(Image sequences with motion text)
::::::

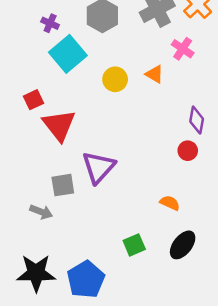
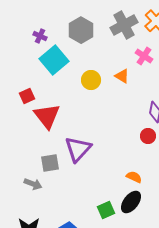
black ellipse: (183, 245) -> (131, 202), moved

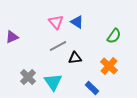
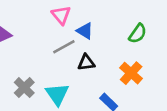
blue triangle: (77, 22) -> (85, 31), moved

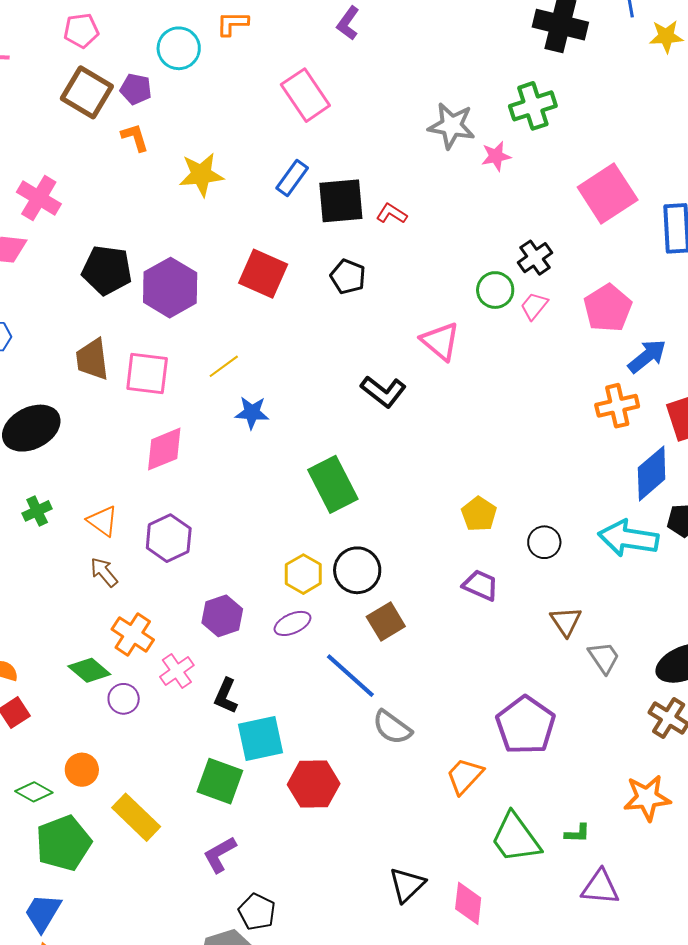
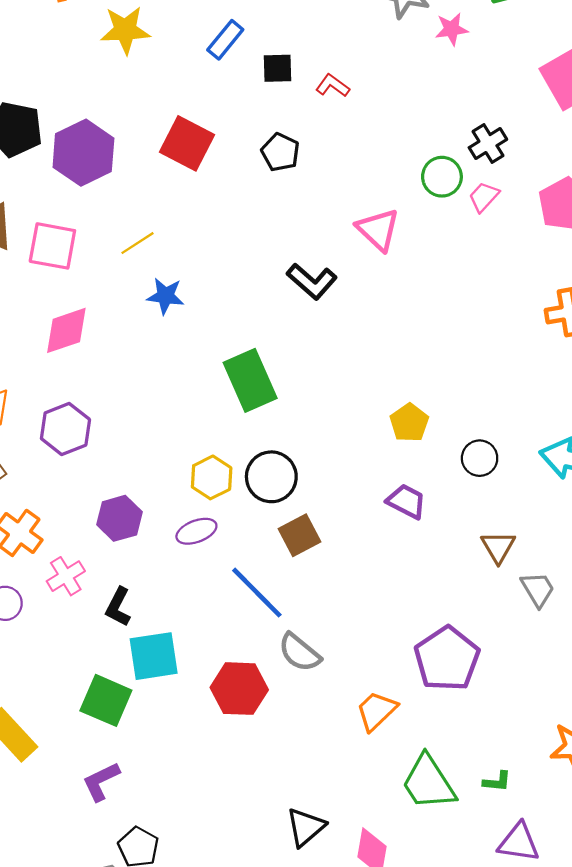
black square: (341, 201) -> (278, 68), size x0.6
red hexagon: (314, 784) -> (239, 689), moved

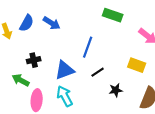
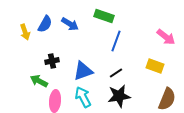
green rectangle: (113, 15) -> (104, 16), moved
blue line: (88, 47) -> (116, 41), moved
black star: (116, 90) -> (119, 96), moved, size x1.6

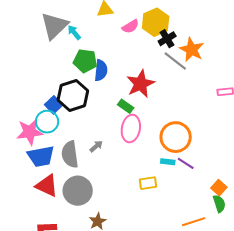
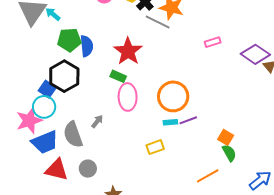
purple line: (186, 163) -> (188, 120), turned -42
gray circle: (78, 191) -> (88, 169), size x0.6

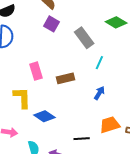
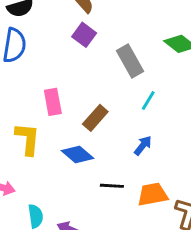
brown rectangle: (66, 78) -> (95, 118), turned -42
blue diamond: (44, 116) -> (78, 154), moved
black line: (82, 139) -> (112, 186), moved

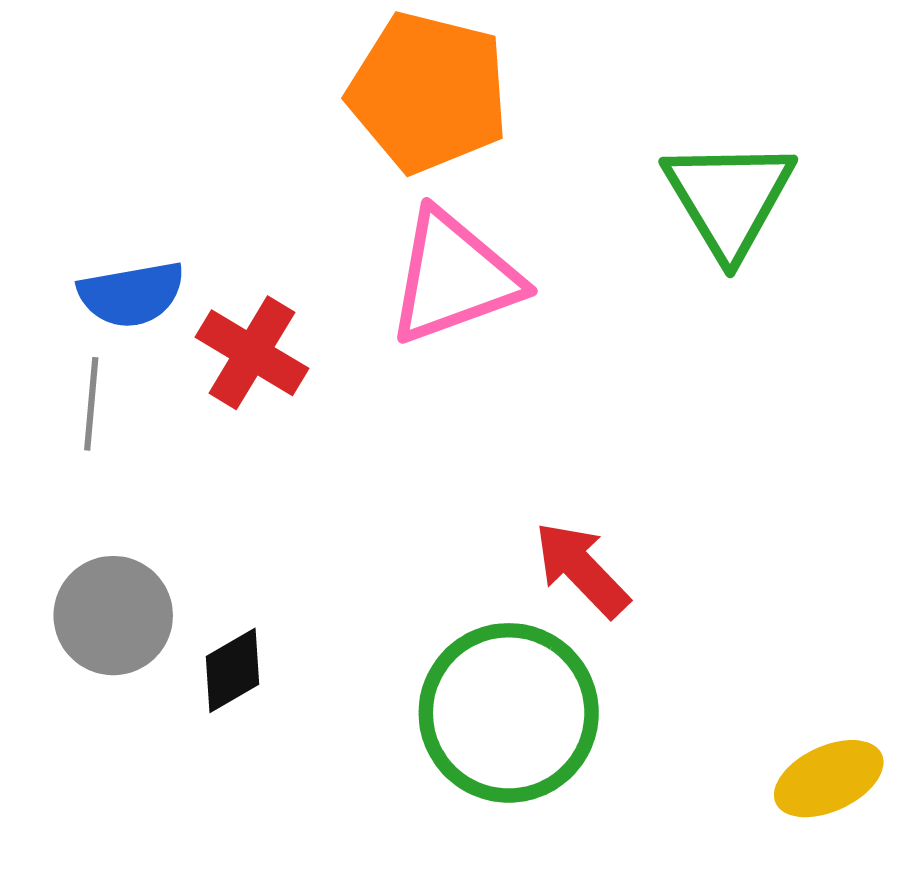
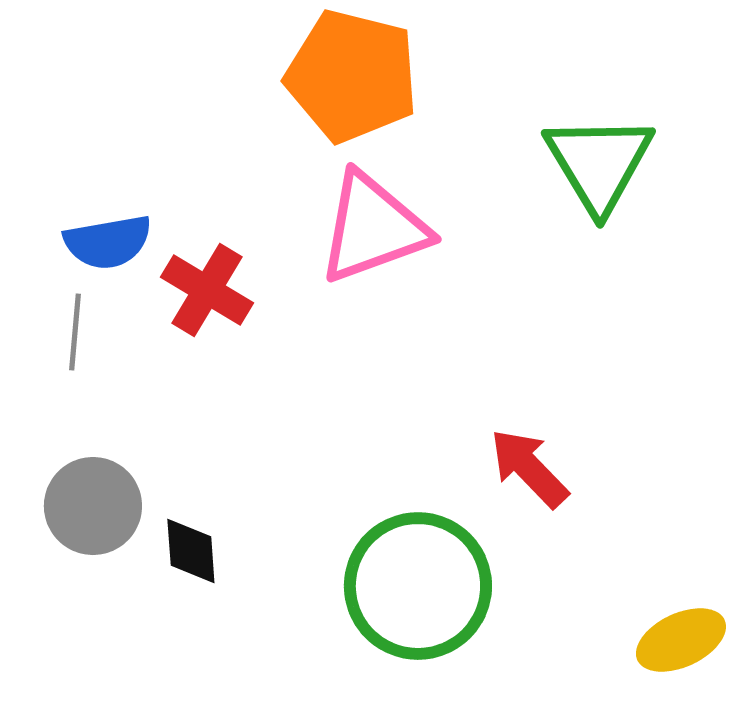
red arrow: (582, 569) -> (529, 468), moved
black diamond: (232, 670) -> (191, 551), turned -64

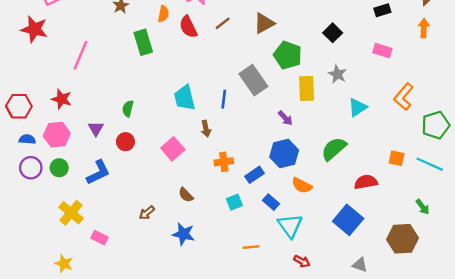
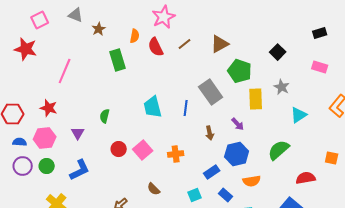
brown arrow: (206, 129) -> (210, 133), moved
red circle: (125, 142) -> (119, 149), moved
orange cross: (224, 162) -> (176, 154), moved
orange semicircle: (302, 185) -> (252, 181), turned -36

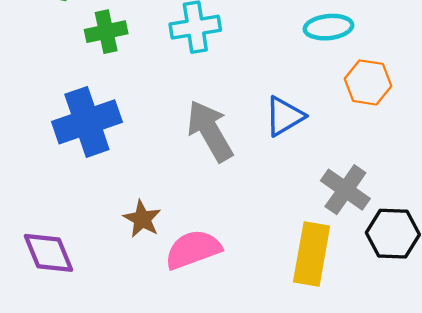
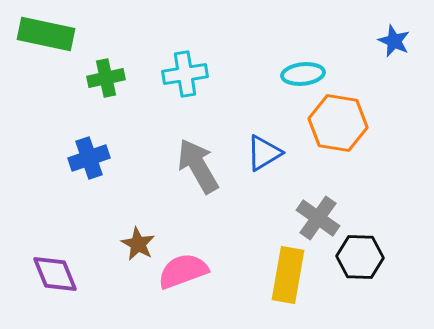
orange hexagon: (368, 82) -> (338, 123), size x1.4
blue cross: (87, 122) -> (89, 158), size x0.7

::::::

[INSTRUCTIONS FOR THE TASK] Only the lines from the one containing "blue diamond: (44, 116) -> (78, 154), moved" through the final line of the records should be transcribed, exactly and with no pictures.

[RESPONSE]
blue diamond: (44, 116) -> (78, 154), moved
black line: (82, 139) -> (112, 186), moved

red arrow: (582, 569) -> (529, 468), moved
black diamond: (232, 670) -> (191, 551), turned -64

brown arrow: (206, 129) -> (210, 133), moved
red circle: (125, 142) -> (119, 149), moved
orange cross: (224, 162) -> (176, 154), moved
orange semicircle: (302, 185) -> (252, 181), turned -36

orange hexagon: (368, 82) -> (338, 123), size x1.4
blue cross: (87, 122) -> (89, 158), size x0.7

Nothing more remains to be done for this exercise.